──────── Data supplied ────────

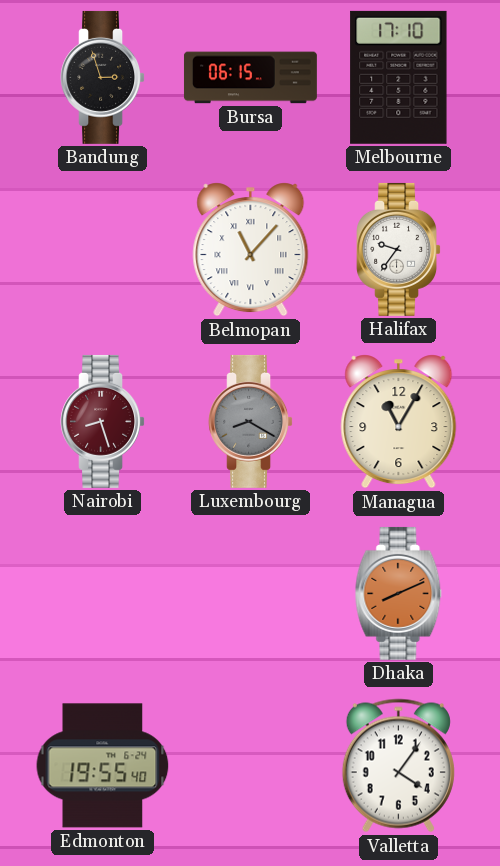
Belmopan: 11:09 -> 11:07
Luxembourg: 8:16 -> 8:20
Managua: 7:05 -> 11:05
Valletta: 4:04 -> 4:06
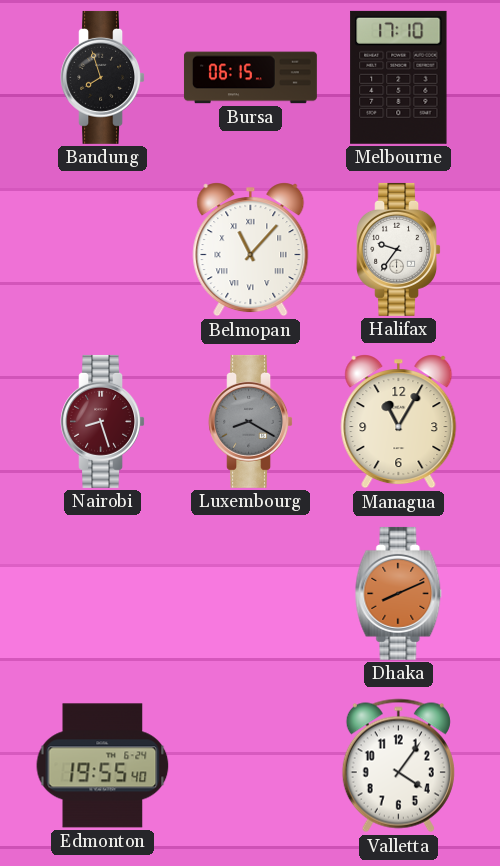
Bandung: 2:57 -> 7:57
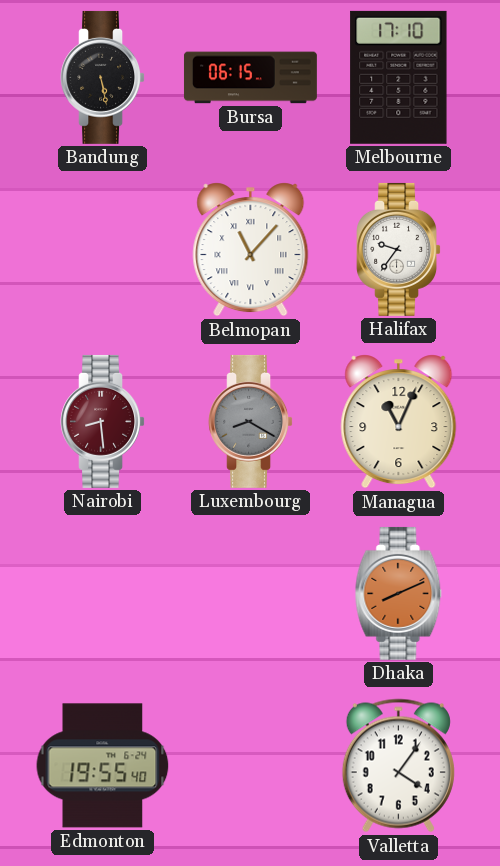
Bandung: 7:57 -> 5:28
Nairobi: 8:27 -> 8:29
Managua: 11:05 -> 11:04
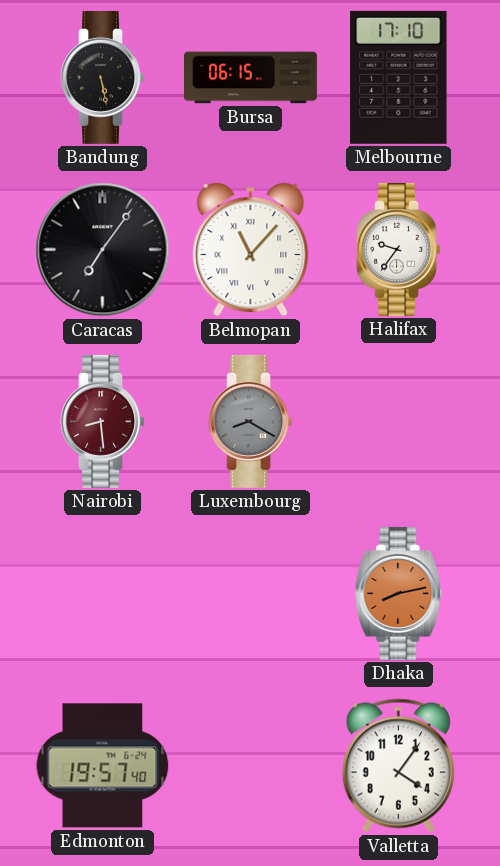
Caracas: none -> 7:06
Managua: 11:04 -> none
Dhaka: 8:11 -> 8:13
Edmonton: 19:55 -> 19:57
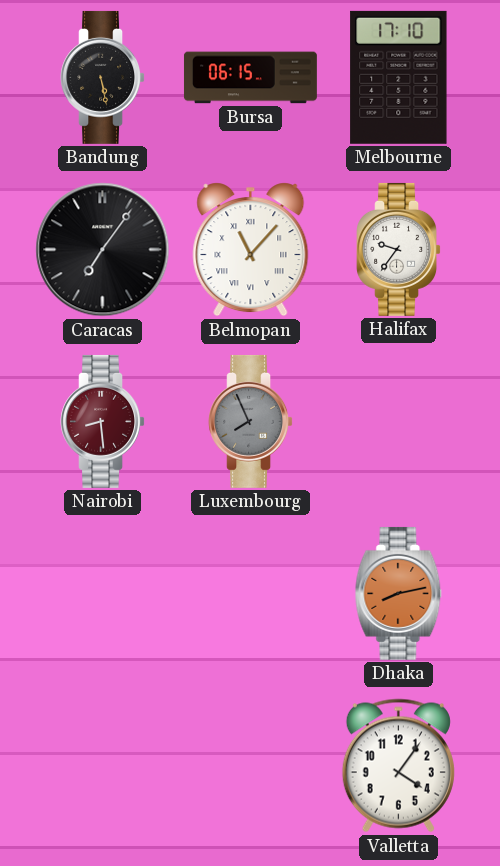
Luxembourg: 8:20 -> 7:56
Edmonton: 19:57 -> none
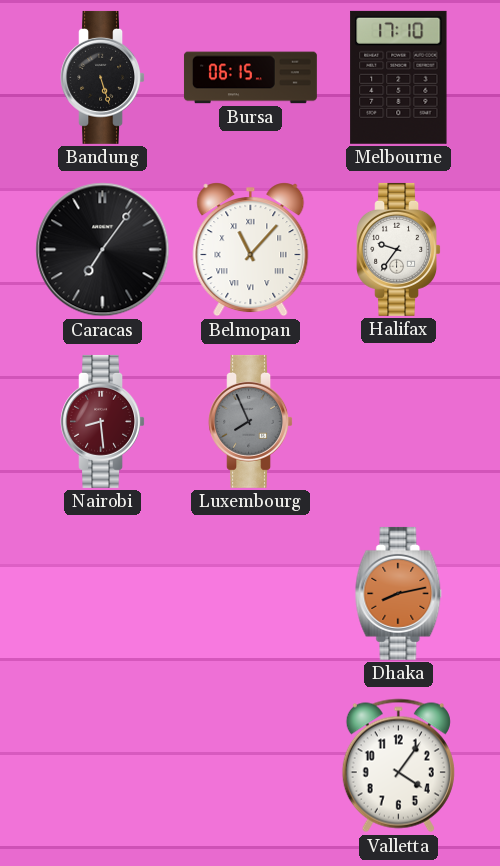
Bandung: 5:28 -> 5:27
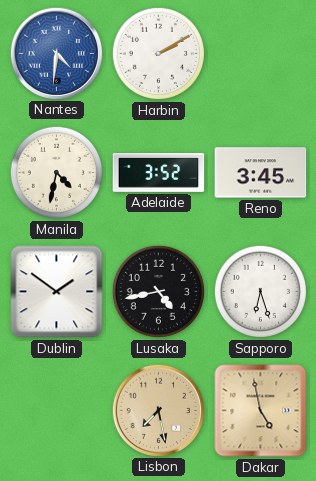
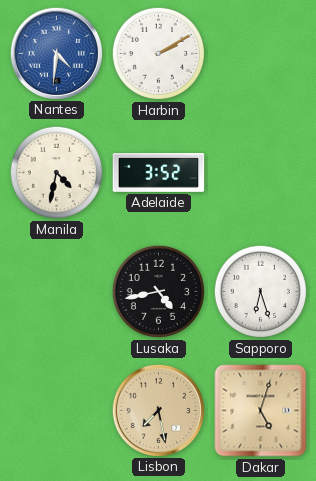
Reno: 3:45 -> none
Dublin: 1:51 -> none
Dakar: 4:58 -> 5:03
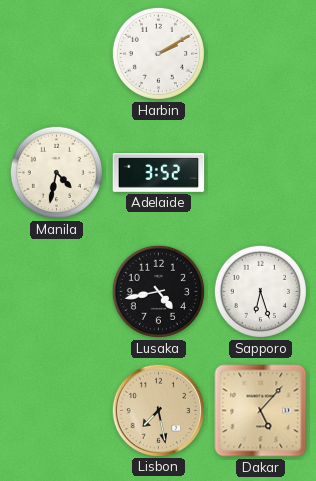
Nantes: 4:31 -> none
Dakar: 5:03 -> 5:07
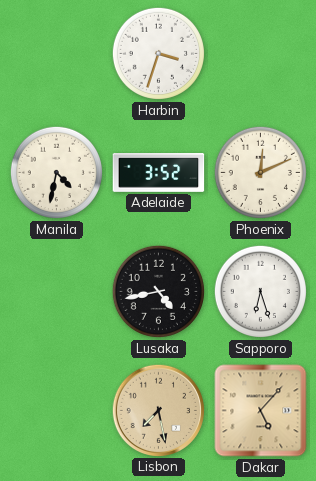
Harbin: 2:10 -> 3:33
Phoenix: none -> 12:11
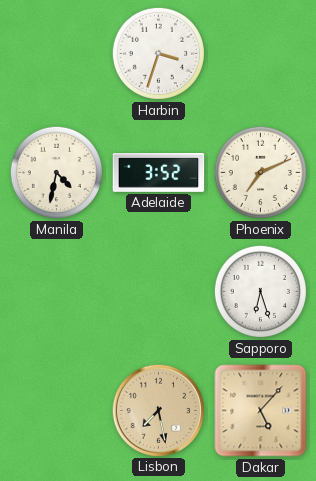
Phoenix: 12:11 -> 7:11
Lusaka: 4:43 -> none
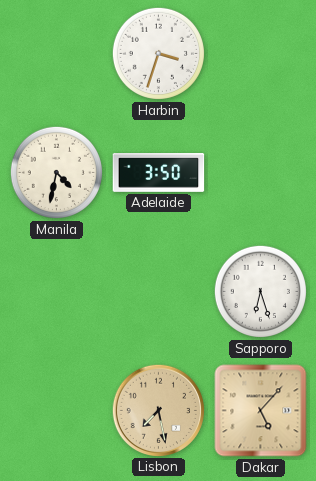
Adelaide: 3:52 -> 3:50
Phoenix: 7:11 -> none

────────

Written problem
Reproduce every line of the records above exactly as it appears, but omit the picture lines.

Exercise result
Belmopan: 11:09 -> 11:07
Luxembourg: 8:16 -> 8:20
Managua: 7:05 -> 11:05
Valletta: 4:04 -> 4:06
Bandung: 2:57 -> 7:57
Bandung: 7:57 -> 5:28
Nairobi: 8:27 -> 8:29
Managua: 11:05 -> 11:04
Caracas: none -> 7:06
Managua: 11:04 -> none
Dhaka: 8:11 -> 8:13
Edmonton: 19:55 -> 19:57
Luxembourg: 8:20 -> 7:56
Edmonton: 19:57 -> none
Bandung: 5:28 -> 5:27
Reno: 3:45 -> none
Dublin: 1:51 -> none
Dakar: 4:58 -> 5:03
Nantes: 4:31 -> none
Dakar: 5:03 -> 5:07
Harbin: 2:10 -> 3:33
Phoenix: none -> 12:11
Phoenix: 12:11 -> 7:11
Lusaka: 4:43 -> none
Adelaide: 3:52 -> 3:50
Phoenix: 7:11 -> none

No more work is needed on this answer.